EXERCISE INSTRUCTIONS:
Exclude all pictures, and reproduce exactly the lines from the one containing "LIGHT3 pin OUT: A2 -> 2" through the end of the records, with nothing else added.

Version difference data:
Start of Block
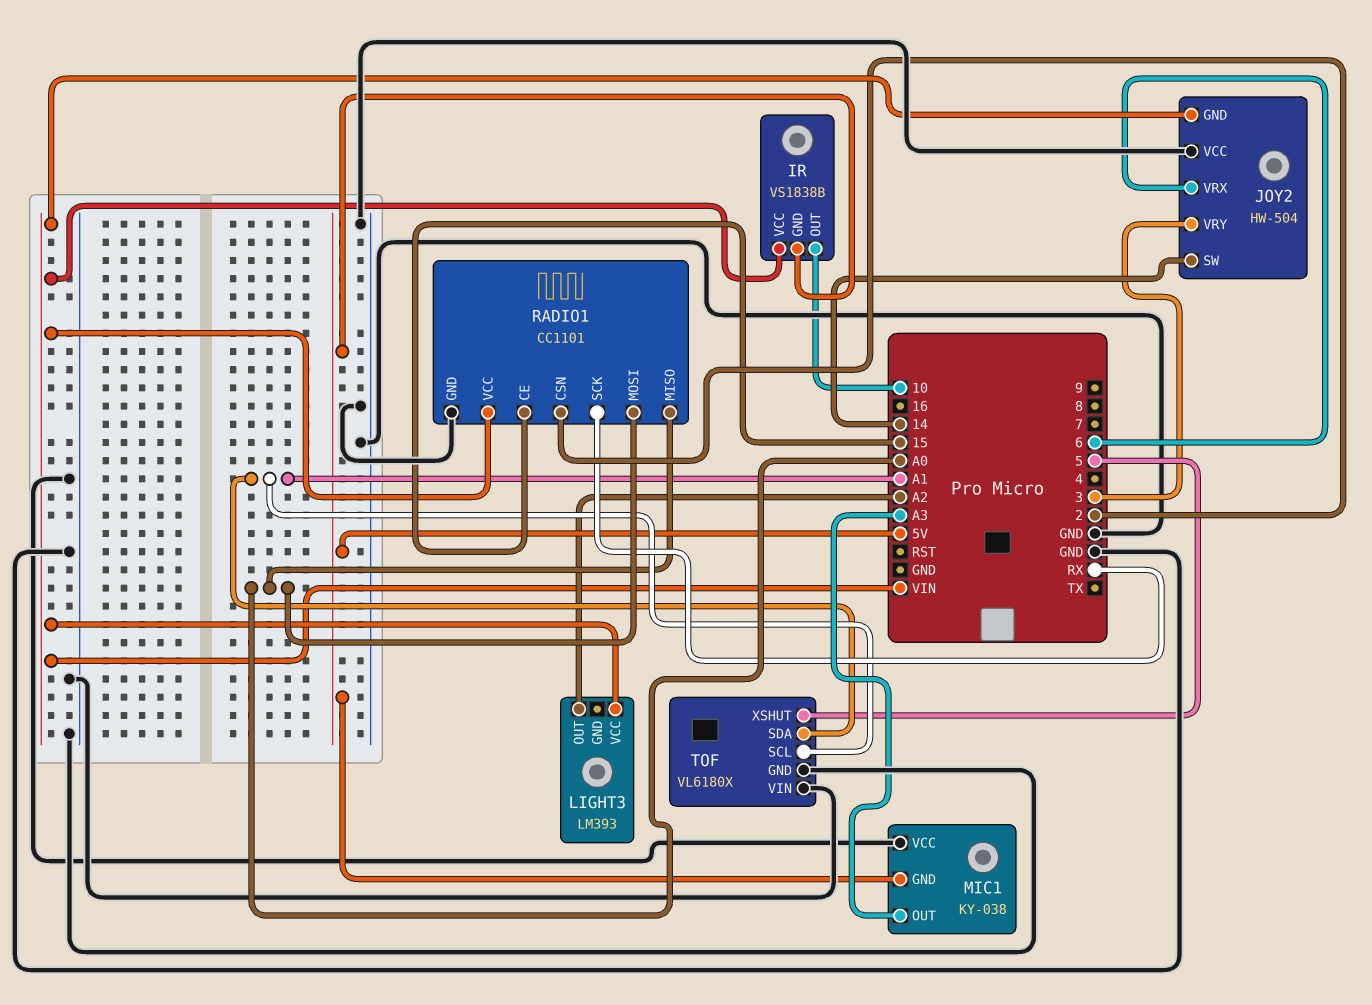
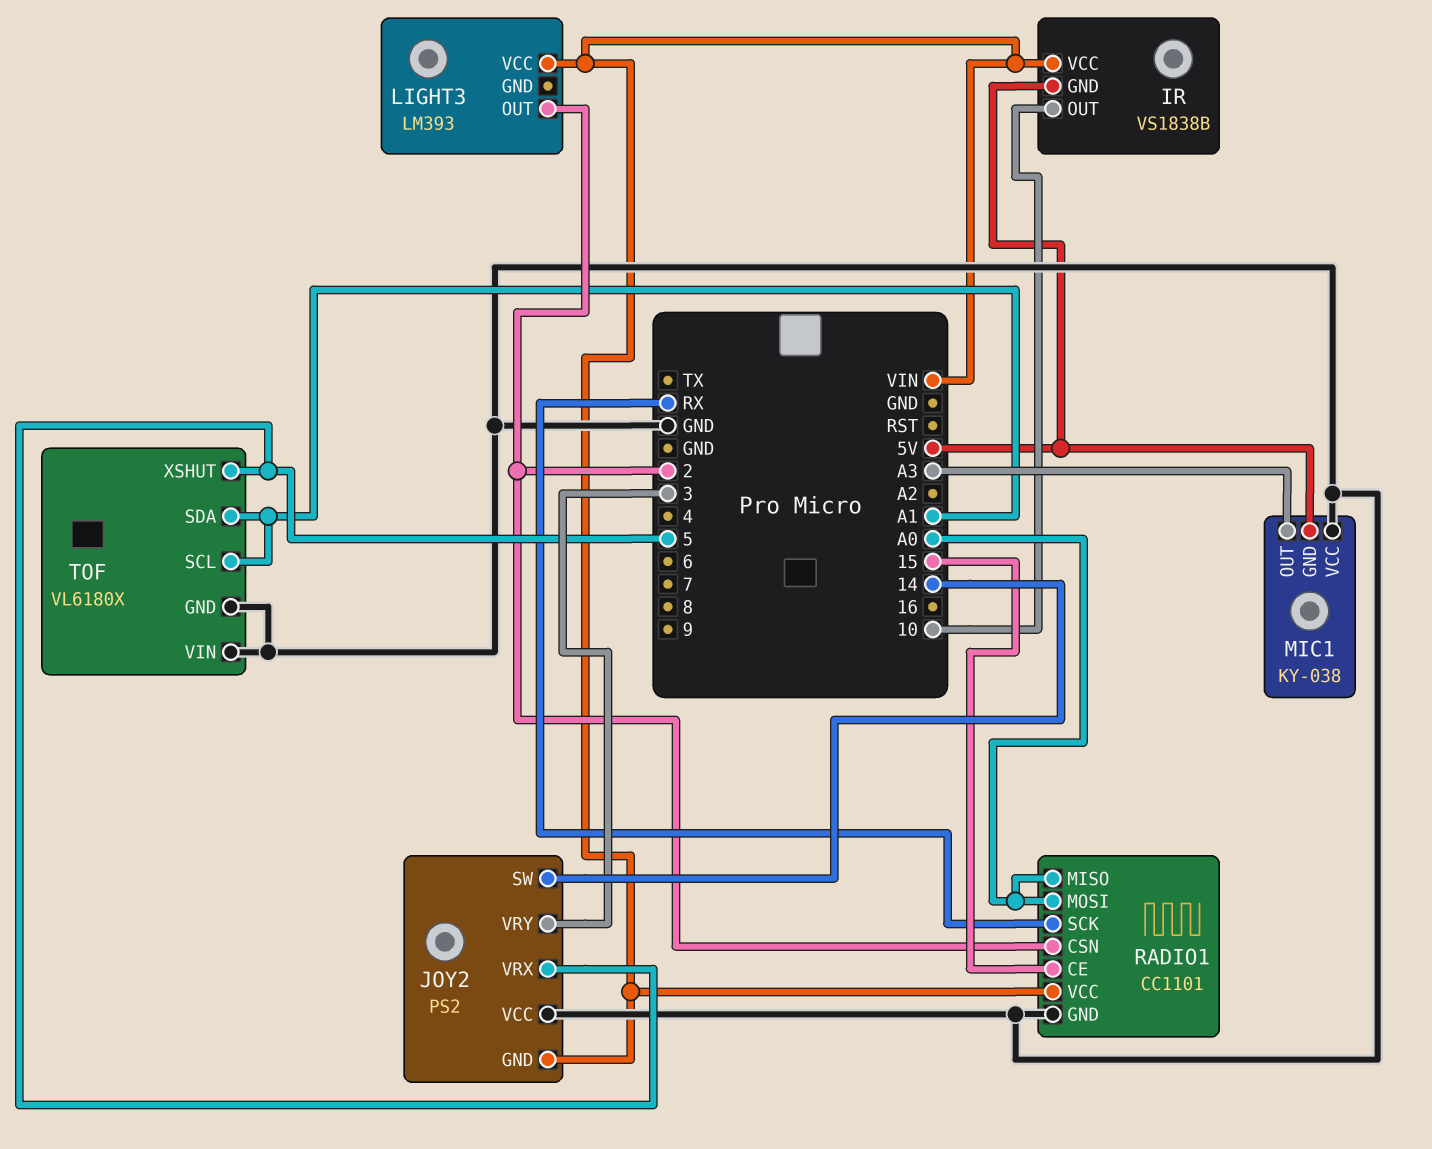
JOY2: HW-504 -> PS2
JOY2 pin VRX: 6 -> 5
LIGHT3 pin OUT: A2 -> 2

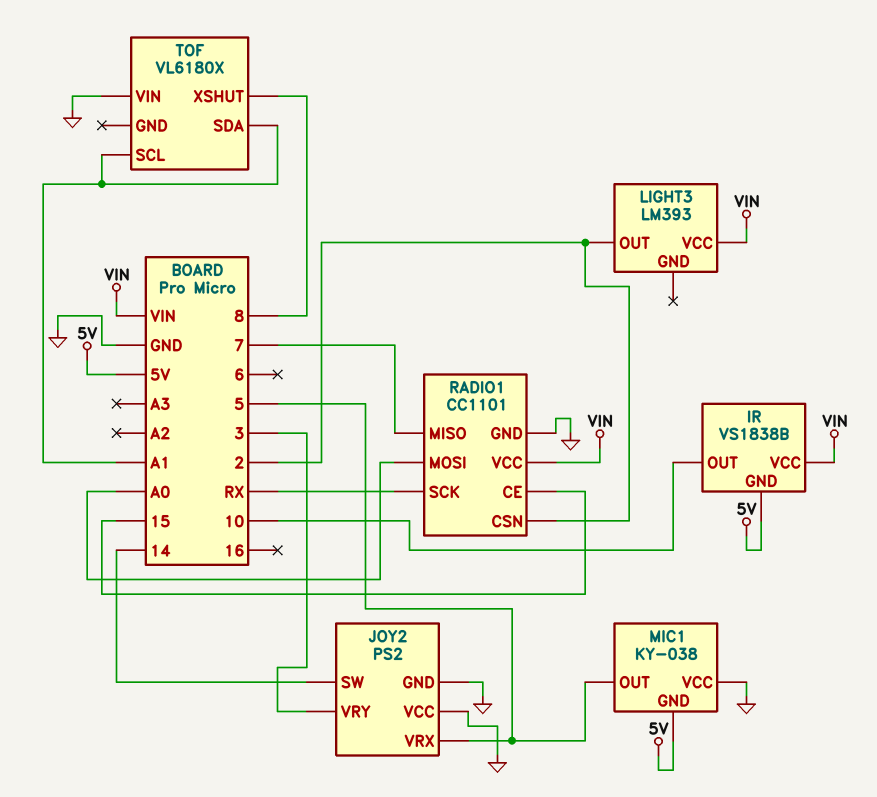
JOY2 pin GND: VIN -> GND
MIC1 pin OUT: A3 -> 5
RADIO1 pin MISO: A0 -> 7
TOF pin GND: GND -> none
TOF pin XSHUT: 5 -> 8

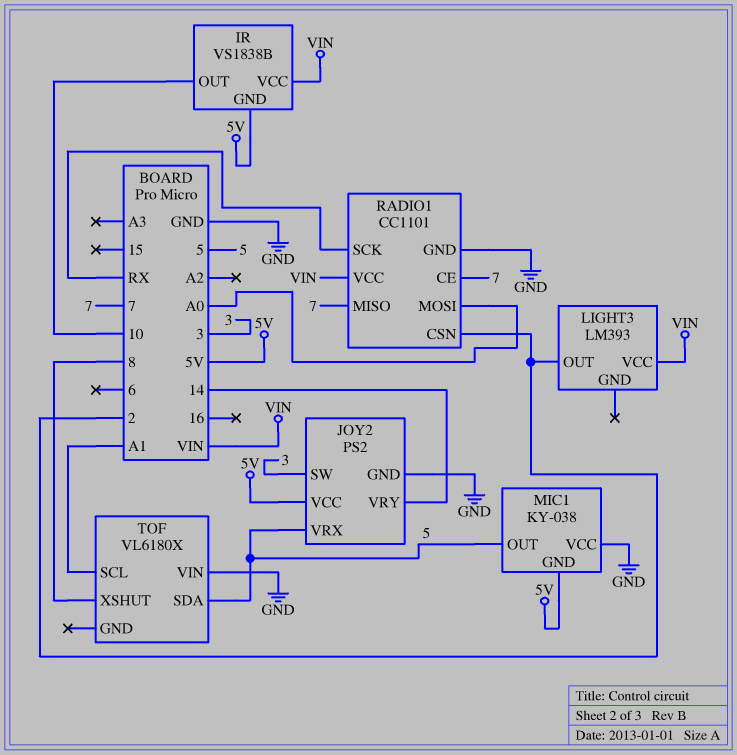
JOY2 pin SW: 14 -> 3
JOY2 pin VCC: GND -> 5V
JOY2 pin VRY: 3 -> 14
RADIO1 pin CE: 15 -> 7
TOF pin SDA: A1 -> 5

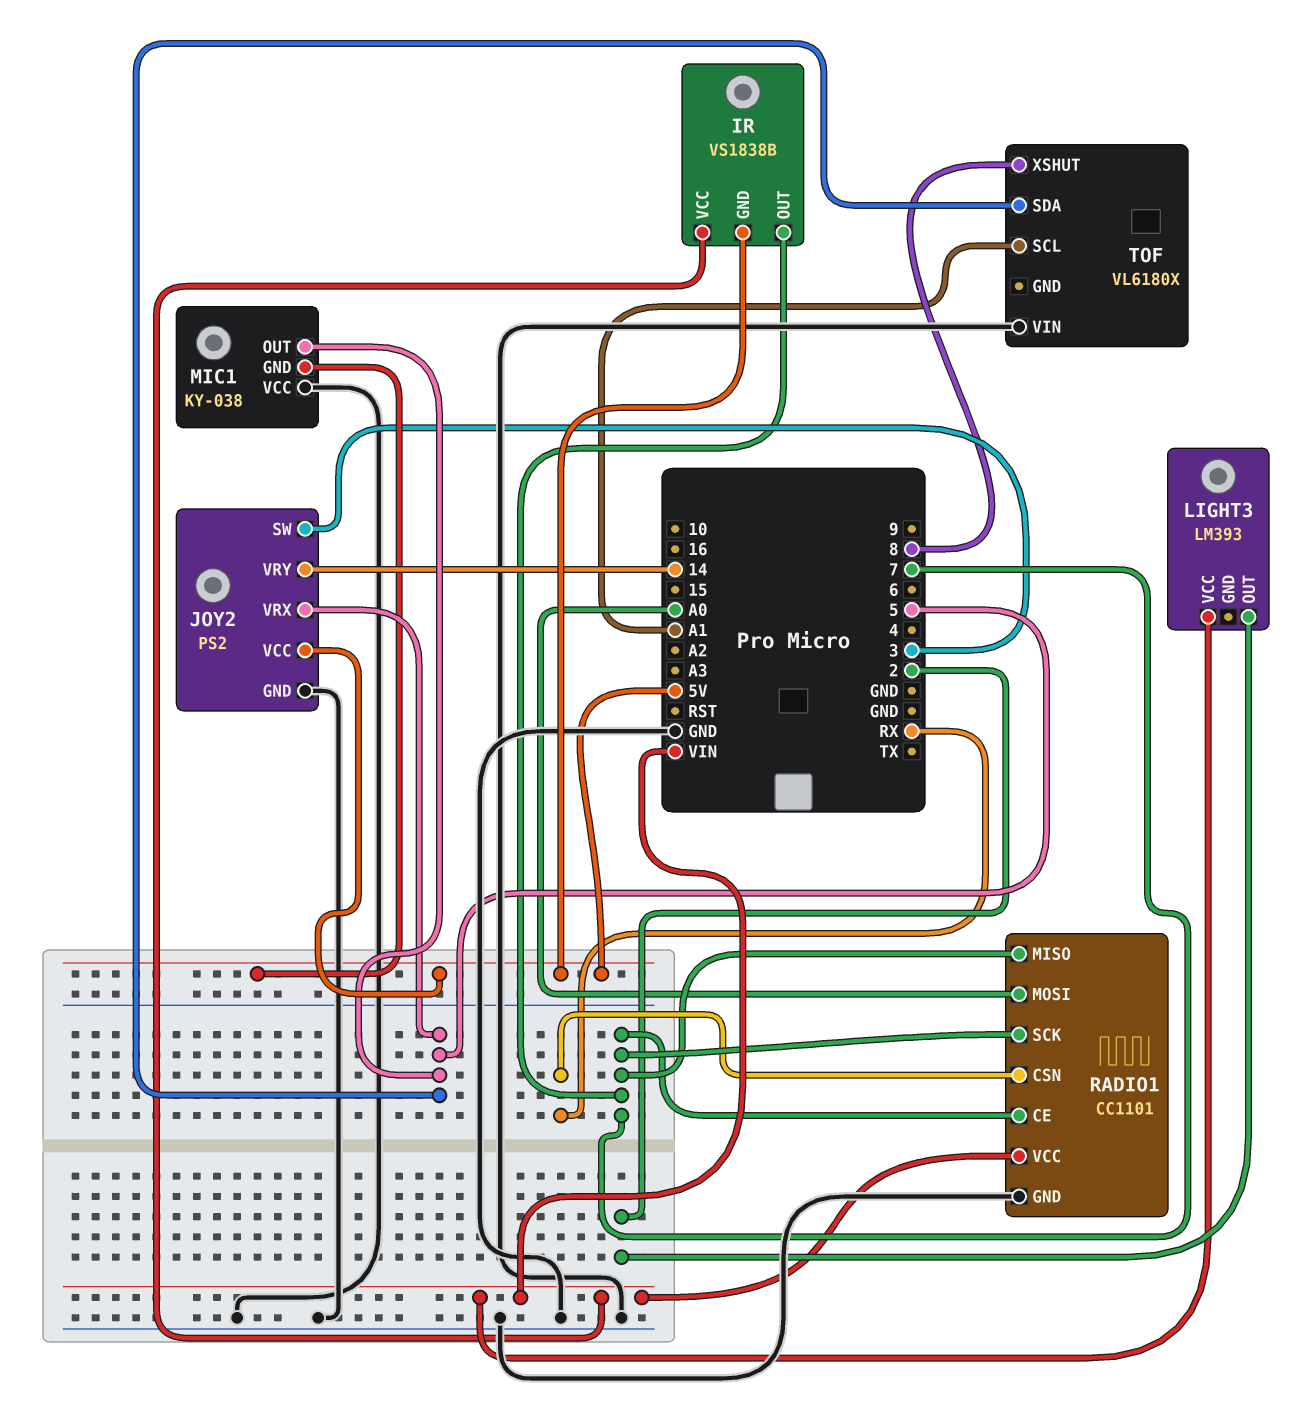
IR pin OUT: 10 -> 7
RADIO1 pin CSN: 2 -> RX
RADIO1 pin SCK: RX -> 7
End of Block
RESPONSE:
LIGHT3 pin OUT: A2 -> 2

JOY2 pin GND: VIN -> GND
MIC1 pin OUT: A3 -> 5
RADIO1 pin MISO: A0 -> 7
TOF pin GND: GND -> none
TOF pin XSHUT: 5 -> 8

JOY2 pin SW: 14 -> 3
JOY2 pin VCC: GND -> 5V
JOY2 pin VRY: 3 -> 14
RADIO1 pin CE: 15 -> 7
TOF pin SDA: A1 -> 5

IR pin OUT: 10 -> 7
RADIO1 pin CSN: 2 -> RX
RADIO1 pin SCK: RX -> 7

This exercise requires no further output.